[[ Listed entries open ]]
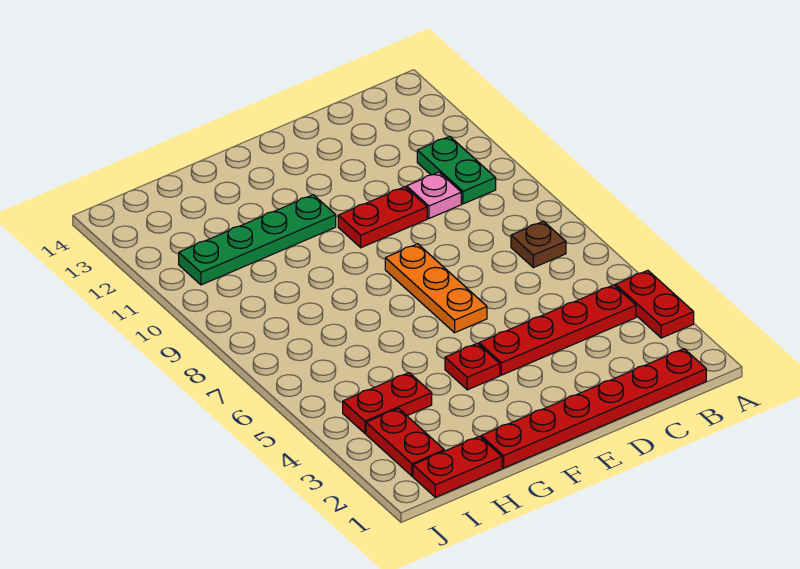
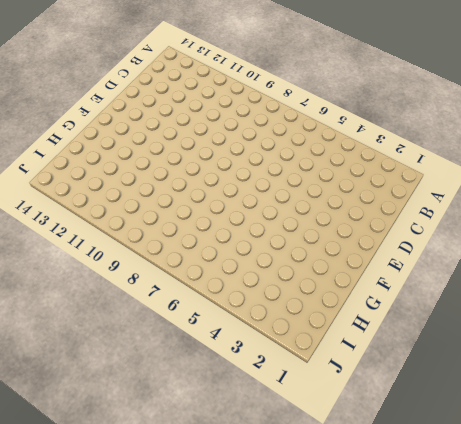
none -> red plate A3:A4 level 1
none -> red plate B1:G1 level 1
none -> red plate B4:E4 level 1

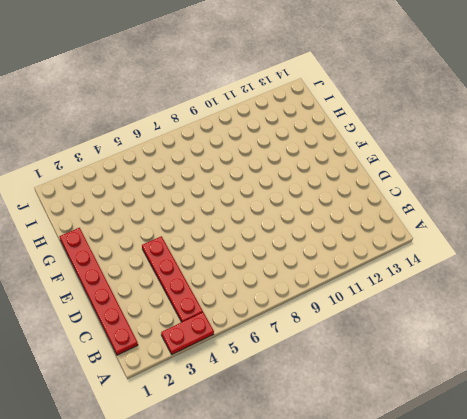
none -> brown plate B7 level 1
none -> green plate B10:B11 level 1
none -> pink plate C10 level 1

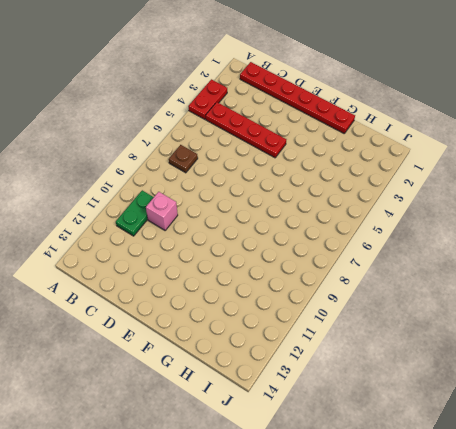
pink brick C10 level 1 -> pink plate C10 level 1
none -> red plate D10:E10 level 1
none -> orange plate E6:E8 level 1
none -> red plate F4 level 1

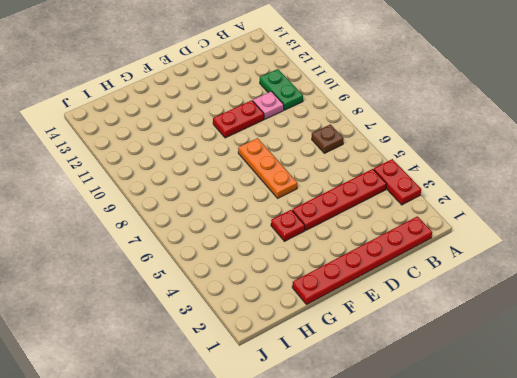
none -> green plate F11:I11 level 1
none -> red plate H1:I1 level 1
none -> red plate H4:I4 level 1

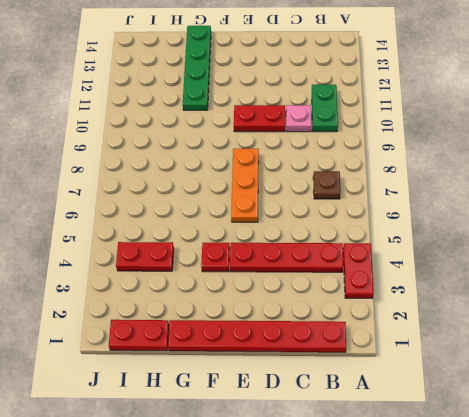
green plate G11:G14 level 1 -> green plate F11:I11 level 1
none -> red plate I2:I3 level 1

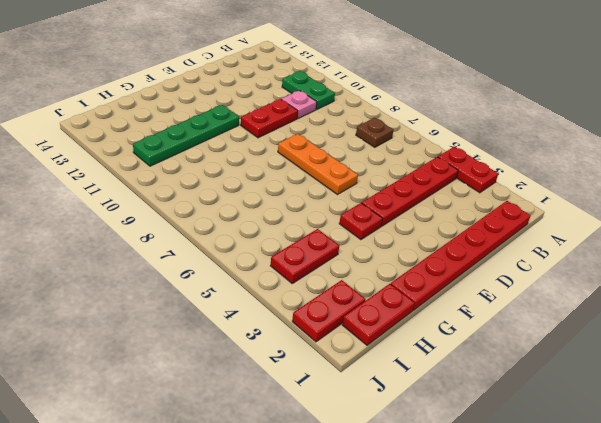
red plate I2:J2 level 1 -> red plate I2:I3 level 1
[[ Listed entries closed ]]
> [Activity]: Reproduce exactly the lines above starting at the line containing "none -> red plate B1:G1 level 1" and ending at the line containing "green plate G11:G14", including both, but not the pictures.

> [Result below]:
none -> red plate B1:G1 level 1
none -> red plate B4:E4 level 1

none -> brown plate B7 level 1
none -> green plate B10:B11 level 1
none -> pink plate C10 level 1

pink brick C10 level 1 -> pink plate C10 level 1
none -> red plate D10:E10 level 1
none -> orange plate E6:E8 level 1
none -> red plate F4 level 1

none -> green plate F11:I11 level 1
none -> red plate H1:I1 level 1
none -> red plate H4:I4 level 1

green plate G11:G14 level 1 -> green plate F11:I11 level 1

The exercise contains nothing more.